*Material for this task*:
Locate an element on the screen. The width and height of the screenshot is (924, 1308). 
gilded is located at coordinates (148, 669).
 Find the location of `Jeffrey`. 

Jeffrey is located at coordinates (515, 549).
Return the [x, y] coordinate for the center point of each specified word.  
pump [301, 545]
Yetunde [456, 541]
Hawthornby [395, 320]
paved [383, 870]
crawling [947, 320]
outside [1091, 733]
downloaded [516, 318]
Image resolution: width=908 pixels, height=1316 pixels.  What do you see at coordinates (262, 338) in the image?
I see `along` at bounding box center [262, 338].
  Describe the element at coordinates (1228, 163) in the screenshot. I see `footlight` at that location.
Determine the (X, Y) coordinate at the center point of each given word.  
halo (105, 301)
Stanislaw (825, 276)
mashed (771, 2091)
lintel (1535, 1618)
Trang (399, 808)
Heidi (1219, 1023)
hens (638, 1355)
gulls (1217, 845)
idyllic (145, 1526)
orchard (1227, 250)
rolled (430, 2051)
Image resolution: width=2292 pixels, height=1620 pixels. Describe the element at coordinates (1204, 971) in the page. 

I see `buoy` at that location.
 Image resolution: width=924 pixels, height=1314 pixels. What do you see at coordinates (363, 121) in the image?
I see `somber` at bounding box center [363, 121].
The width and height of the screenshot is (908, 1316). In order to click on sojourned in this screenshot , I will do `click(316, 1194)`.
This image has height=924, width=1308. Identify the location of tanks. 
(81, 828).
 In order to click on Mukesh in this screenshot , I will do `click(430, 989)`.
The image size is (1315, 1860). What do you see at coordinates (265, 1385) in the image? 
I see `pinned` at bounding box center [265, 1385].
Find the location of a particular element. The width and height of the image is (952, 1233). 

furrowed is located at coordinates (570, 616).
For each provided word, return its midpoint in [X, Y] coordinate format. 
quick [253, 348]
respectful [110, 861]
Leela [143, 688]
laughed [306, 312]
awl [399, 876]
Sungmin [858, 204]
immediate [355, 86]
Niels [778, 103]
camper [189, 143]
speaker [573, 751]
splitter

*Task requirements*:
Please give the rows again, starting with the line containing "Return the [x, y]" and ending with the line containing "downloaded [516, 318]", with "paved" swapped for "cobbled" and nothing else changed.

*Full response*:
Return the [x, y] coordinate for the center point of each specified word.  
pump [301, 545]
Yetunde [456, 541]
Hawthornby [395, 320]
cobbled [383, 870]
crawling [947, 320]
outside [1091, 733]
downloaded [516, 318]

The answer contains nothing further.